▸ **PROBLEM STATEMENT**:
Go from the first line below to the one with "relocated,small lock in russet,550" and print each line exactly.

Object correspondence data
┏━━

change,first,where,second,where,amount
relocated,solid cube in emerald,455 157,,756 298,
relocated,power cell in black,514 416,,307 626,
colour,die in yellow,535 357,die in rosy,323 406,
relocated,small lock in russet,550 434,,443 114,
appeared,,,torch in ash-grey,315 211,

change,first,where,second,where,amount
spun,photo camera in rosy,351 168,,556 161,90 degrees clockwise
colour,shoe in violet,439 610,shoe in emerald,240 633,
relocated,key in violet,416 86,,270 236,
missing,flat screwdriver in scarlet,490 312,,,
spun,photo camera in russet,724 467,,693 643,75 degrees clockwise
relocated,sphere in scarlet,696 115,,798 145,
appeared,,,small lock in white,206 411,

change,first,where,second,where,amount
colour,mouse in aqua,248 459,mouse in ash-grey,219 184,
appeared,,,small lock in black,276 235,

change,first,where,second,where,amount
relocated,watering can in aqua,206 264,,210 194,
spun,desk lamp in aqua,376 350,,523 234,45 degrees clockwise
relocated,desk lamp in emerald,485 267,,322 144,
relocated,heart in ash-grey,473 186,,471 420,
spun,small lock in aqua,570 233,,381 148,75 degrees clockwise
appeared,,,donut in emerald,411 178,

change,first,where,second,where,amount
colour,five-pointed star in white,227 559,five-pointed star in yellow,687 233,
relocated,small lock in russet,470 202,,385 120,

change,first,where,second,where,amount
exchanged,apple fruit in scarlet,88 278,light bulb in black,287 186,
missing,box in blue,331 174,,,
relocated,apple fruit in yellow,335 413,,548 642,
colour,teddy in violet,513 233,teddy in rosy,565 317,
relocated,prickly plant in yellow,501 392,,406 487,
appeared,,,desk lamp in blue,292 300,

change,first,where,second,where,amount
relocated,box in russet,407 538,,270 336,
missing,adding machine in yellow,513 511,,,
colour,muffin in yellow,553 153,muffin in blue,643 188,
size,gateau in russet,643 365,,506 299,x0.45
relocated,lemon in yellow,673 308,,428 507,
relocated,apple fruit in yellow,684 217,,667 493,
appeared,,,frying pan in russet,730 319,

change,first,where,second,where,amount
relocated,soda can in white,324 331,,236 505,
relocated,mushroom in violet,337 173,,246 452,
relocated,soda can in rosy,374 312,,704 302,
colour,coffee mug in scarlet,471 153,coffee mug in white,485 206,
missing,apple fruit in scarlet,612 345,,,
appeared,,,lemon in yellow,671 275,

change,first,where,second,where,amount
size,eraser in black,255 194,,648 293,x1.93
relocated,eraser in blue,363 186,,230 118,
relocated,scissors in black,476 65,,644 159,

┗━━

▸ **ANSWER FOR THIS EXERCISE**:
change,first,where,second,where,amount
relocated,solid cube in emerald,455 157,,756 298,
relocated,power cell in black,514 416,,307 626,
colour,die in yellow,535 357,die in rosy,323 406,
relocated,small lock in russet,550 434,,443 114,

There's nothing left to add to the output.